Copy the listing verbatim, excluding any images found in it.

Supplied data:
= = =
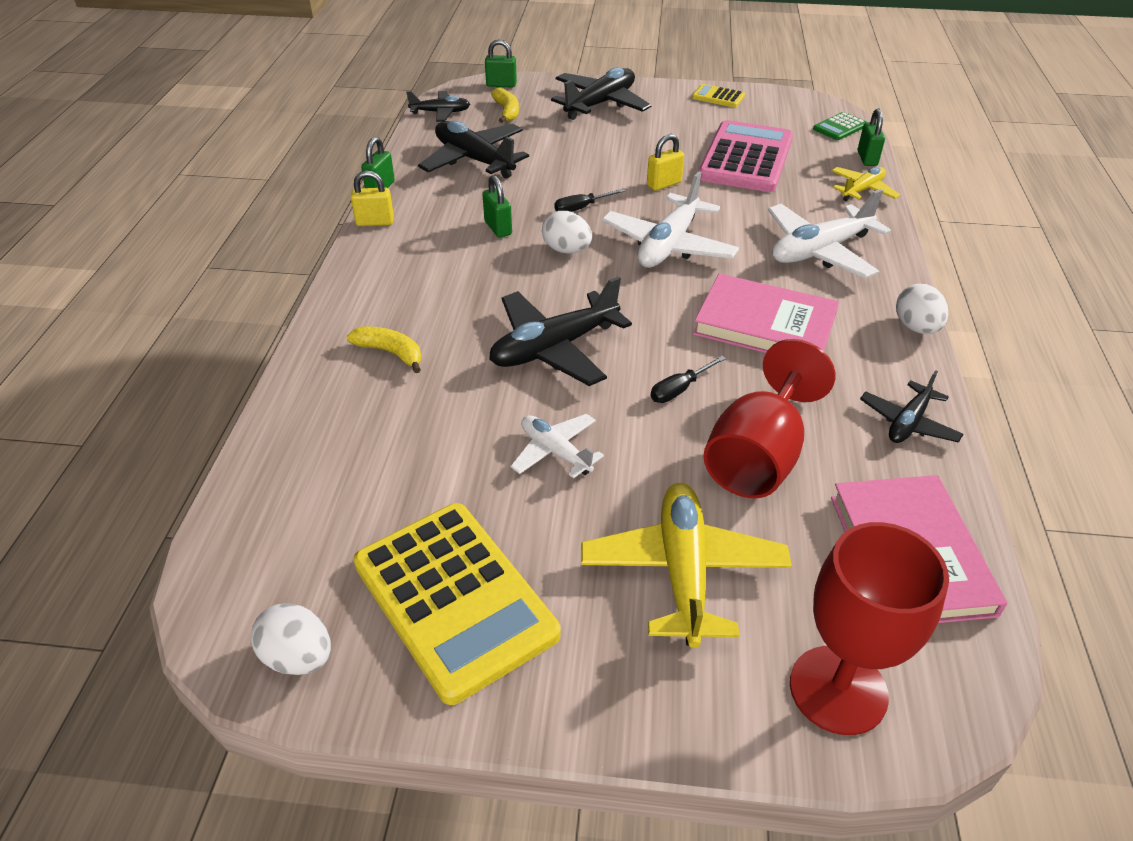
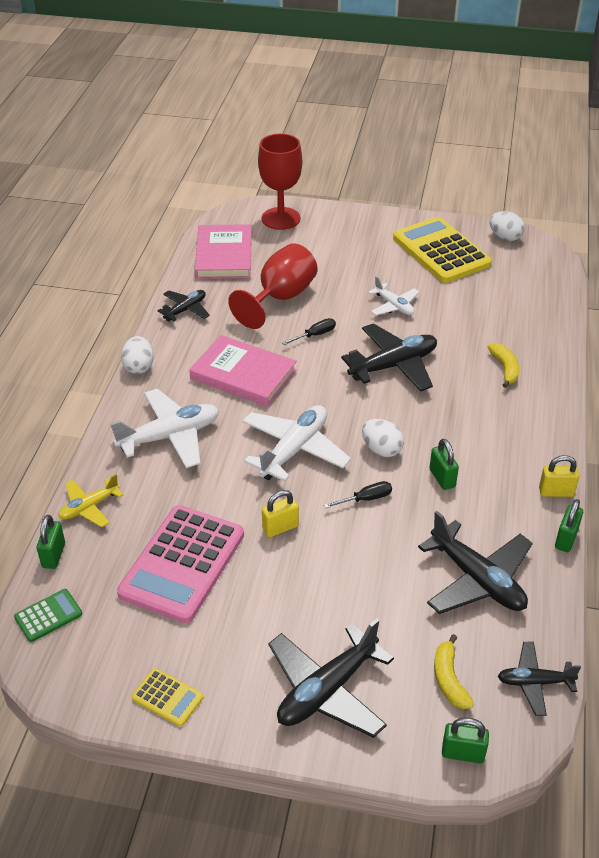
camera: 175 degrees left, 0 degrees up
(390, 353) = (505, 368): yellow banana -> yellow banana turned 135 degrees counterclockwise
(683, 571) = (334, 255): yellow plane -> none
= = =
Task result:
camera: 175 degrees left, 0 degrees up
(390, 353) = (505, 368): yellow banana -> yellow banana turned 135 degrees counterclockwise
(683, 571) = (334, 255): yellow plane -> none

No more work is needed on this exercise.